__YOUR INSTRUCTIONS__.
Write out the data again exactly, skipping every picture.

[Before-and-after object lists]
[Start of section]

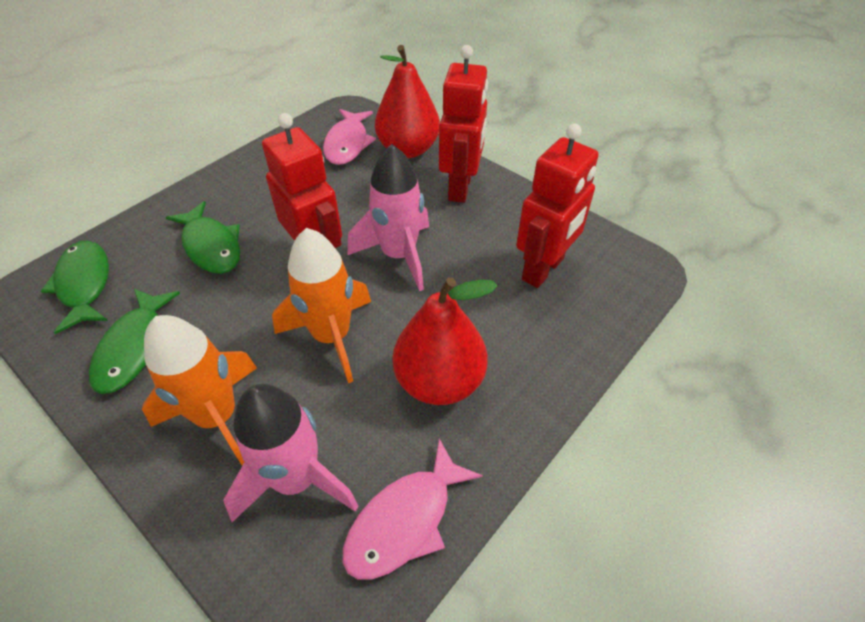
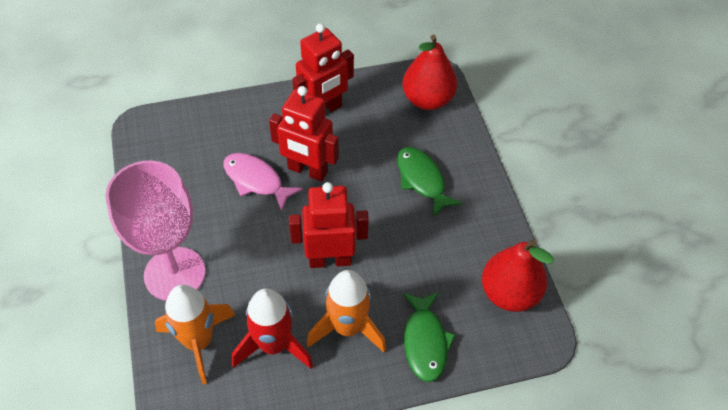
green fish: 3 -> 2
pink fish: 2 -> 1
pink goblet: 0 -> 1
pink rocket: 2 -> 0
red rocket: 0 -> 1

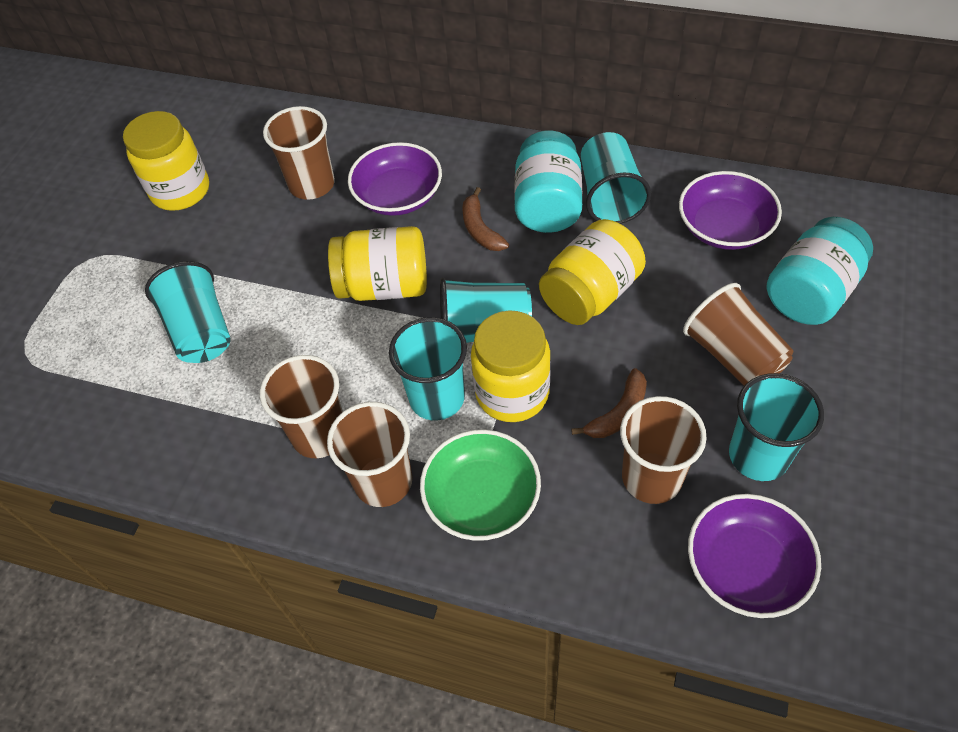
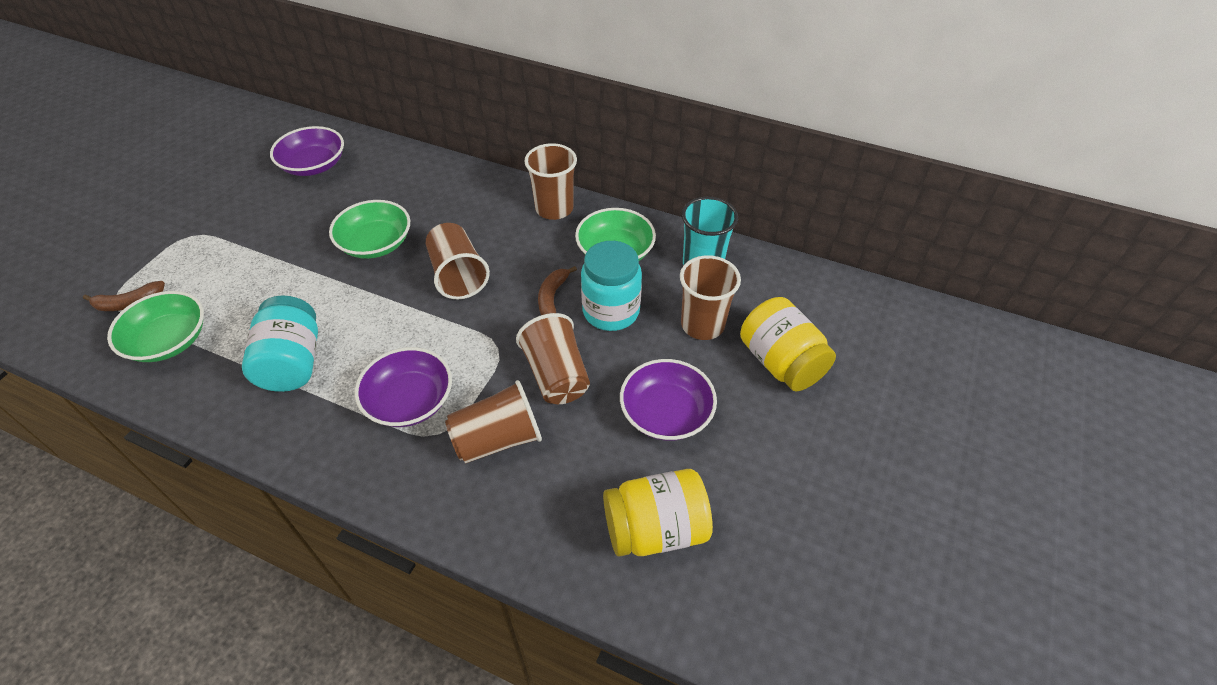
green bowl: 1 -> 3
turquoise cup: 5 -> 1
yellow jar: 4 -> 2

[End of section]

__TASK RESPONSE__.
green fish: 3 -> 2
pink fish: 2 -> 1
pink goblet: 0 -> 1
pink rocket: 2 -> 0
red rocket: 0 -> 1

green bowl: 1 -> 3
turquoise cup: 5 -> 1
yellow jar: 4 -> 2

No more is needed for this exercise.